=== Available data ===
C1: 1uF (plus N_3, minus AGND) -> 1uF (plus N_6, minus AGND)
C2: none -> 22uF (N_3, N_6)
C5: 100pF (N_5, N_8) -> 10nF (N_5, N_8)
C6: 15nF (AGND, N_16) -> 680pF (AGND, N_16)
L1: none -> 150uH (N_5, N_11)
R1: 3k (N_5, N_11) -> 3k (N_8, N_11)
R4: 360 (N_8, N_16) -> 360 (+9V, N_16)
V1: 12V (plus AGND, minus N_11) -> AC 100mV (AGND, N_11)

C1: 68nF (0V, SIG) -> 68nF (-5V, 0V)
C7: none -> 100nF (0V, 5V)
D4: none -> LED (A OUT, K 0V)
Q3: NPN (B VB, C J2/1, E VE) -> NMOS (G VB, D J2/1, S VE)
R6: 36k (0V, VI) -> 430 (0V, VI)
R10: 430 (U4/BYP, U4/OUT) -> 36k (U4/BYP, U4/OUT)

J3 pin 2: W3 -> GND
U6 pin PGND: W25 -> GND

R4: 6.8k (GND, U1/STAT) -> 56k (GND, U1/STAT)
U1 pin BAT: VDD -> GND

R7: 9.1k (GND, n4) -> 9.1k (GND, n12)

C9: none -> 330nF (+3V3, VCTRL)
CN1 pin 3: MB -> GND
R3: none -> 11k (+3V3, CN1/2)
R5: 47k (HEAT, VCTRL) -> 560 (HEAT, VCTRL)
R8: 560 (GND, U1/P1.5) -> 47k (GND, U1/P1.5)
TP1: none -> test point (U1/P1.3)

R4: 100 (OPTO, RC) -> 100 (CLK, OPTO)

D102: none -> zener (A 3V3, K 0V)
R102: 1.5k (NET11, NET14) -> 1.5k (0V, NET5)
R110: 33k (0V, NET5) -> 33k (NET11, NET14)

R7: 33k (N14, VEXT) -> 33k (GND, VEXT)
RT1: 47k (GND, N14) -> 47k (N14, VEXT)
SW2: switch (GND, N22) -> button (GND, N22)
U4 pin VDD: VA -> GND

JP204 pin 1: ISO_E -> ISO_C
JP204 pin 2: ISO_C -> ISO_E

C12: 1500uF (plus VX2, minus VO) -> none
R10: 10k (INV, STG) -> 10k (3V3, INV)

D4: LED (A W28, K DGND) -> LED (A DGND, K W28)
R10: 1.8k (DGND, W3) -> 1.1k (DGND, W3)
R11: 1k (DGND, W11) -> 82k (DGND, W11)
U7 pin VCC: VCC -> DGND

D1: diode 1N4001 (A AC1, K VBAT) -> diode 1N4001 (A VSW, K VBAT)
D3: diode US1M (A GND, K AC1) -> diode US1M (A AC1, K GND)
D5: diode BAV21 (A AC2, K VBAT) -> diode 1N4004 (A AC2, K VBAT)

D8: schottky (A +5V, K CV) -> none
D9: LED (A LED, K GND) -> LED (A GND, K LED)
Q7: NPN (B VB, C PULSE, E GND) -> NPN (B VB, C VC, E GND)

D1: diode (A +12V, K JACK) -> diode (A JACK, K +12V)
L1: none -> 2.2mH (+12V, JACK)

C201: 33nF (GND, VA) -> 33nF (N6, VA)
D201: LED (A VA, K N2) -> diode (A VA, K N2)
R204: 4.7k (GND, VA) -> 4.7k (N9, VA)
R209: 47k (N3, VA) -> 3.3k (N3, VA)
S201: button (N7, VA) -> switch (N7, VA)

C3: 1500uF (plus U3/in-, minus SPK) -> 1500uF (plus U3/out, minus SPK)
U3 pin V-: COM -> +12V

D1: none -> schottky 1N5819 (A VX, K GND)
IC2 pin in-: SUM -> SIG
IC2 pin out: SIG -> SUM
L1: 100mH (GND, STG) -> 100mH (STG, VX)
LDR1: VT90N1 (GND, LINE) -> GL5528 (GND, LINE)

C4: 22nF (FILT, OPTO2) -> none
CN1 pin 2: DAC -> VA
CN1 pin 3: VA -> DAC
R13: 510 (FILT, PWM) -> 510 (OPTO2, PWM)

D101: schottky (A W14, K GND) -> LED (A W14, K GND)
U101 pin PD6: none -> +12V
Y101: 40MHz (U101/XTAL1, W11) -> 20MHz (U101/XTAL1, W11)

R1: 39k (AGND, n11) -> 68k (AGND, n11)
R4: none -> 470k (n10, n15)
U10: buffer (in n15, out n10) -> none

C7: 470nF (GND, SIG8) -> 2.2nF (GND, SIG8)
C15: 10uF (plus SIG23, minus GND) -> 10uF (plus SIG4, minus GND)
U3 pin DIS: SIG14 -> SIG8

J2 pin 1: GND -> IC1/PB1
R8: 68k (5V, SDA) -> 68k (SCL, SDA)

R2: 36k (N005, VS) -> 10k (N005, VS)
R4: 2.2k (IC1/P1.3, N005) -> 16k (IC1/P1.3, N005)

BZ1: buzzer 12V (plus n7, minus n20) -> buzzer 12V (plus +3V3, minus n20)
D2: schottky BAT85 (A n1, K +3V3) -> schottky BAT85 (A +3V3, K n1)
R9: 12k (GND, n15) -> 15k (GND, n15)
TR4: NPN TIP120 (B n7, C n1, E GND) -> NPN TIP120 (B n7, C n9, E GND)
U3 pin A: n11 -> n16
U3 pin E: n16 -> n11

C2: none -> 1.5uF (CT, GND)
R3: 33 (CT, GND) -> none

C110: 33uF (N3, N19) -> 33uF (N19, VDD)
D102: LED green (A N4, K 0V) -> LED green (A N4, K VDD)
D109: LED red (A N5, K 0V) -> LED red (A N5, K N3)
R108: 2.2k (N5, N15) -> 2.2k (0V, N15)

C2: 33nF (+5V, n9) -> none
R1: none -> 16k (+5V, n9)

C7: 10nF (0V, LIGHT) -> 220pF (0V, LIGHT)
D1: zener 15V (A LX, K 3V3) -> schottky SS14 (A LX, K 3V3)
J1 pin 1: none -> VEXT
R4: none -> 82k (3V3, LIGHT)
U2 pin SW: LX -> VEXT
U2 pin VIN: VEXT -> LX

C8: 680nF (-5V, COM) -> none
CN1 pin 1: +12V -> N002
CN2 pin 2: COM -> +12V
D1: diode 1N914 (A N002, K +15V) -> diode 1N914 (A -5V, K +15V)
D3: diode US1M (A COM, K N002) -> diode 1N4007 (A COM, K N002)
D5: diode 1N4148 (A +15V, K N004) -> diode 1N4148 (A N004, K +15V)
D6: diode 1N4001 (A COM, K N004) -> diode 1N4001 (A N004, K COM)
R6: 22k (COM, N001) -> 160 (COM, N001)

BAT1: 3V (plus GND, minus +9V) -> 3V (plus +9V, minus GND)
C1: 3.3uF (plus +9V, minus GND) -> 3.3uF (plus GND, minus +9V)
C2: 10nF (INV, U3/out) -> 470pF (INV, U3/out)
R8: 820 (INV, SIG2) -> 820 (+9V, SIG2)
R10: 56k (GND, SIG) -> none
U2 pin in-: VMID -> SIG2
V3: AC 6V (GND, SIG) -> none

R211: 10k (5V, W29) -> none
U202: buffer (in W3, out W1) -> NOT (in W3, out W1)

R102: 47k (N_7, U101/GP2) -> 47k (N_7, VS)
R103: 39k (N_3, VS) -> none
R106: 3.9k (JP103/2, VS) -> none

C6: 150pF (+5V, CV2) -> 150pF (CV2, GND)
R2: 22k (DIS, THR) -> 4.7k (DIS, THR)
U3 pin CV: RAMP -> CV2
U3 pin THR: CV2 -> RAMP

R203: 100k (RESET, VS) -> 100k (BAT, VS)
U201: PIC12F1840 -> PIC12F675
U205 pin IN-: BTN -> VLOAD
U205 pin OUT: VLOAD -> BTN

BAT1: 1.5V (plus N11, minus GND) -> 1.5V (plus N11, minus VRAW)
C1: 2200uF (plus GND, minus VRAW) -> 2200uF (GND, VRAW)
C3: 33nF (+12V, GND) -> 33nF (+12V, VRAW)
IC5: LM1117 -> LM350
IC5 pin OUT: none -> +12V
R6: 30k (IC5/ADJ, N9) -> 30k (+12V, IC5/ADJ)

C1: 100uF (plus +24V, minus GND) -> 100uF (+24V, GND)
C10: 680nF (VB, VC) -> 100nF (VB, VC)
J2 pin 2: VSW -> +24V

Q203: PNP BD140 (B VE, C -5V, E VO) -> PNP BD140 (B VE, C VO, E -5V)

=== Your task ===
Copy out only the lines running from the beginning of the data to the line with "U6 pin PGND: W25 -> GND", both ends included.

=== Finished exercise ===
C1: 1uF (plus N_3, minus AGND) -> 1uF (plus N_6, minus AGND)
C2: none -> 22uF (N_3, N_6)
C5: 100pF (N_5, N_8) -> 10nF (N_5, N_8)
C6: 15nF (AGND, N_16) -> 680pF (AGND, N_16)
L1: none -> 150uH (N_5, N_11)
R1: 3k (N_5, N_11) -> 3k (N_8, N_11)
R4: 360 (N_8, N_16) -> 360 (+9V, N_16)
V1: 12V (plus AGND, minus N_11) -> AC 100mV (AGND, N_11)

C1: 68nF (0V, SIG) -> 68nF (-5V, 0V)
C7: none -> 100nF (0V, 5V)
D4: none -> LED (A OUT, K 0V)
Q3: NPN (B VB, C J2/1, E VE) -> NMOS (G VB, D J2/1, S VE)
R6: 36k (0V, VI) -> 430 (0V, VI)
R10: 430 (U4/BYP, U4/OUT) -> 36k (U4/BYP, U4/OUT)

J3 pin 2: W3 -> GND
U6 pin PGND: W25 -> GND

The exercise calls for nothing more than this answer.